* [INSTRUCTIONS TO FOLLOW]:
Report every line from the material that contains the word "gift".

* [GIVEN DATA]:
::::::::
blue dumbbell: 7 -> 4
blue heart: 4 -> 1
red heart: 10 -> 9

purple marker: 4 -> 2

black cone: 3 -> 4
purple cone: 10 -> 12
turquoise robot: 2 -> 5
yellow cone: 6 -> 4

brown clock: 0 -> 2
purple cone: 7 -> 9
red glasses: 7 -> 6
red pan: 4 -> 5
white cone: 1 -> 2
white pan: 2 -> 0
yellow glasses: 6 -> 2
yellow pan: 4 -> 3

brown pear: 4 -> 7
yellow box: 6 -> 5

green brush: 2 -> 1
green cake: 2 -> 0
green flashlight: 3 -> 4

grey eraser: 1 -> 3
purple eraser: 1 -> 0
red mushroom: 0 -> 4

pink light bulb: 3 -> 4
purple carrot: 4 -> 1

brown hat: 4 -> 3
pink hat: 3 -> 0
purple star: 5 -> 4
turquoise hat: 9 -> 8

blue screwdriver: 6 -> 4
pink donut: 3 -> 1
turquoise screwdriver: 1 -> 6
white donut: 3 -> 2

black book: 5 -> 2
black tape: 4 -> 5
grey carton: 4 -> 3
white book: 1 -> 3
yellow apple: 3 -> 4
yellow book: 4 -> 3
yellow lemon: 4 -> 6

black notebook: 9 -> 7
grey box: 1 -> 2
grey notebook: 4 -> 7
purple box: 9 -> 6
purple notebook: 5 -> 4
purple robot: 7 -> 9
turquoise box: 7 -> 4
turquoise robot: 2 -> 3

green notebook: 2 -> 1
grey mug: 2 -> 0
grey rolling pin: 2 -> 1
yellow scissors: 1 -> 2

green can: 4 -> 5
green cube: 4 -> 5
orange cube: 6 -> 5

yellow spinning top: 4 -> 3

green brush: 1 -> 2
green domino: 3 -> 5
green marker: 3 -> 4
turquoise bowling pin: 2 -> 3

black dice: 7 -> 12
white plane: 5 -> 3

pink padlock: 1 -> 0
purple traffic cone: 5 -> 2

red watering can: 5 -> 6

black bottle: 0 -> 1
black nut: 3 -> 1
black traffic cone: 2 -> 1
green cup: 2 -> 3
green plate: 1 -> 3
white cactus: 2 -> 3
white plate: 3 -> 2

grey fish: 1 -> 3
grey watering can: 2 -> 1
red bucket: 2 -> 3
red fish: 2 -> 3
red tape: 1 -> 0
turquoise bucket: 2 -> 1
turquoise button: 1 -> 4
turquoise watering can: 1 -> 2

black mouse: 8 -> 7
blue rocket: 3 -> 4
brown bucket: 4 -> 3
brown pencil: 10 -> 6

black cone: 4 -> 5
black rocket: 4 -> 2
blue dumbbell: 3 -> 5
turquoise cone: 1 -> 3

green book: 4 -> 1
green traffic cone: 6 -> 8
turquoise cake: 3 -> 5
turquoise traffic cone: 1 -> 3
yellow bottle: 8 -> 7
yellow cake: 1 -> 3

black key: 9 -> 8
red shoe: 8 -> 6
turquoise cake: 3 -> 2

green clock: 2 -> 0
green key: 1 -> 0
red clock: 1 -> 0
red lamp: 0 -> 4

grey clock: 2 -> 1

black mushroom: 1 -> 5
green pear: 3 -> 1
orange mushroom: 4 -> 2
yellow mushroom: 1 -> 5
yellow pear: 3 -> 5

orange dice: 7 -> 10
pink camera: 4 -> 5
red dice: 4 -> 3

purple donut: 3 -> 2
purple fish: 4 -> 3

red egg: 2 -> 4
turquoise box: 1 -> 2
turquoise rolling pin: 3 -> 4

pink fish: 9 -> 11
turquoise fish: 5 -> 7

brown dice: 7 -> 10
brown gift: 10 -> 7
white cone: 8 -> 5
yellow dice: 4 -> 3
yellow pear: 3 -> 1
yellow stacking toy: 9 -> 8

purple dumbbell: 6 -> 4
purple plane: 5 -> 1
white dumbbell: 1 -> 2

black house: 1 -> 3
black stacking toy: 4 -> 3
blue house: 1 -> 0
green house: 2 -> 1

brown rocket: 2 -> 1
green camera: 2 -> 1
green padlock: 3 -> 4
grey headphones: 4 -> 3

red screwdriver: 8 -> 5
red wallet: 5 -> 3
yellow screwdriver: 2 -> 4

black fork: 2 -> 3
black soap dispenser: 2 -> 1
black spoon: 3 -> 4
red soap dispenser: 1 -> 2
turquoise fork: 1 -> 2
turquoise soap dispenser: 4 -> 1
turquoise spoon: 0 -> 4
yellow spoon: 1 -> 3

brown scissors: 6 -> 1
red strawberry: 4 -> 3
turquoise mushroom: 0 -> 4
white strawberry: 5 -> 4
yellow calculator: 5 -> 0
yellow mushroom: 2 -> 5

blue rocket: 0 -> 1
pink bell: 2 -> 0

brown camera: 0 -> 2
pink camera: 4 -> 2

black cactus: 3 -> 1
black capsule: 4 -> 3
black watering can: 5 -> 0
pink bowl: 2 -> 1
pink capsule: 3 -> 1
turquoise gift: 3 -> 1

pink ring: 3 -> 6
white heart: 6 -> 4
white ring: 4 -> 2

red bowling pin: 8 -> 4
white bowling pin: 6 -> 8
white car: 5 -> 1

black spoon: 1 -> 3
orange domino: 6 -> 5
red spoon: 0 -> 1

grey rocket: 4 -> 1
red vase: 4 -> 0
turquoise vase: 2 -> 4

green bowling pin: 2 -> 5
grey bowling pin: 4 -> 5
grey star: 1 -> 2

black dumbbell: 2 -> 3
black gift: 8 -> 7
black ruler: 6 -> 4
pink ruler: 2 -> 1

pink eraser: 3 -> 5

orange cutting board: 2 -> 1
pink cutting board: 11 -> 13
::::::::
* [EXERCISE SOLUTION]:
brown gift: 10 -> 7
turquoise gift: 3 -> 1
black gift: 8 -> 7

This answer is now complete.